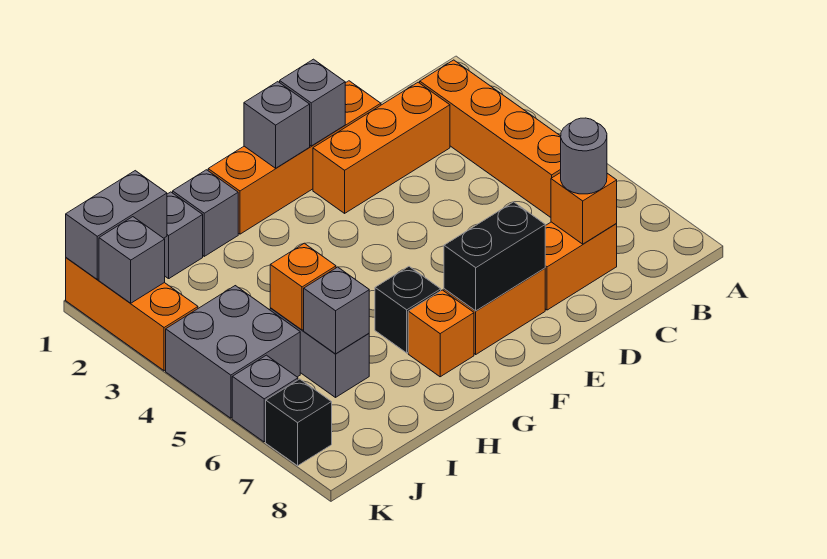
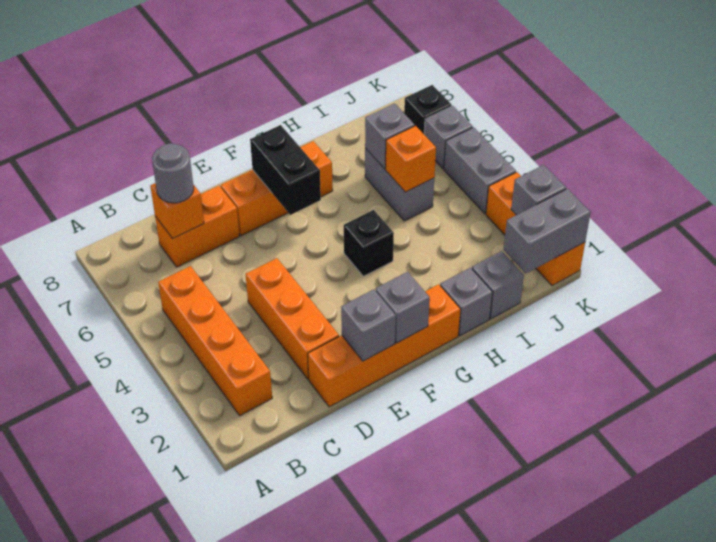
orange 1x3 brick [313,82,450,213] -> orange 1x3 brick turned to [246,258,339,379]
black 1x2 brick [444,202,545,311] -> black 1x2 brick turned to [250,125,321,215]
black 1x1 brick [375,267,441,353] -> black 1x1 brick moved to [344,210,394,276]
grey 2x2 brick [166,286,300,418] -> grey 1x2 brick [444,127,516,214]

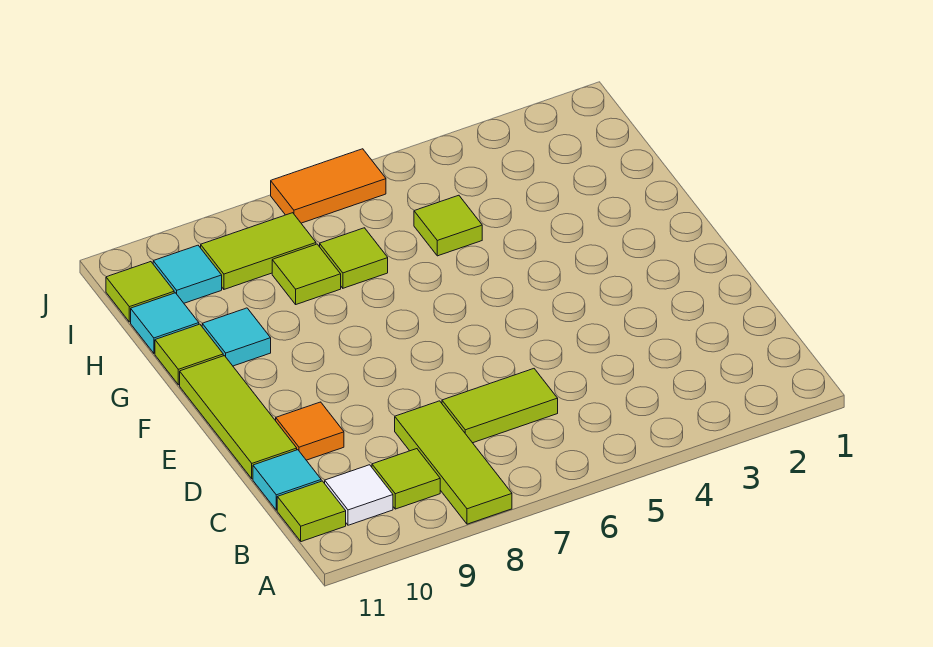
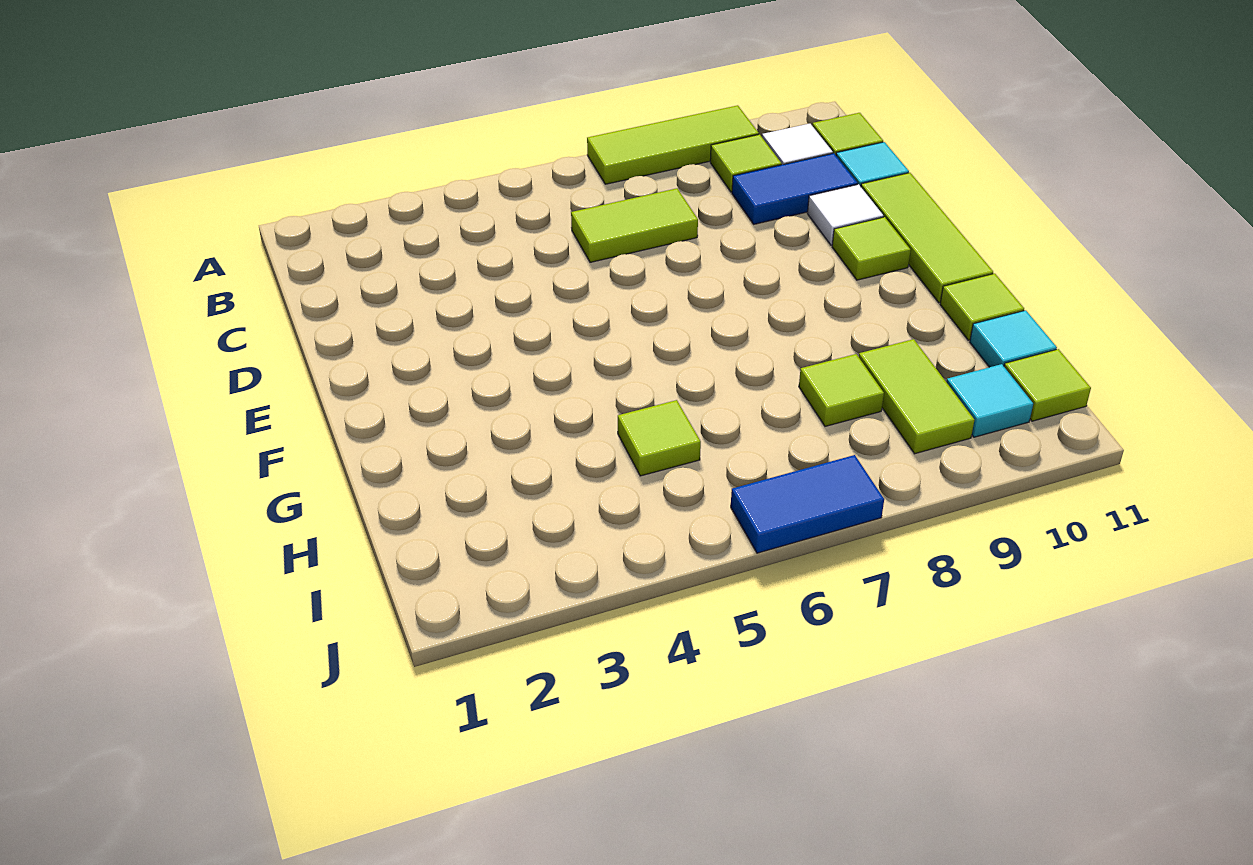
lime 1x3 tile [395,401,512,524] -> lime 1x3 tile turned to [587,105,759,184]
none -> blue 1x2 tile [732,153,858,224]
orange 1x1 tile [276,402,344,460] -> white 1x1 tile [807,184,883,245]
cyan 1x1 tile [202,308,271,366] -> none
lime 1x1 tile [320,228,388,288] -> lime 1x1 tile moved to [832,217,911,280]
lime 1x2 tile [201,213,316,289] -> lime 1x2 tile turned to [859,339,974,454]
orange 1x2 tile [271,149,386,223] -> blue 1x2 tile [731,455,884,553]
● ● ● ●
■ Task prompt: Go through the listing above. Show each line where the word "black" is found.

■ Reply to the task:
black 1x2 brick [444,202,545,311] -> black 1x2 brick turned to [250,125,321,215]
black 1x1 brick [375,267,441,353] -> black 1x1 brick moved to [344,210,394,276]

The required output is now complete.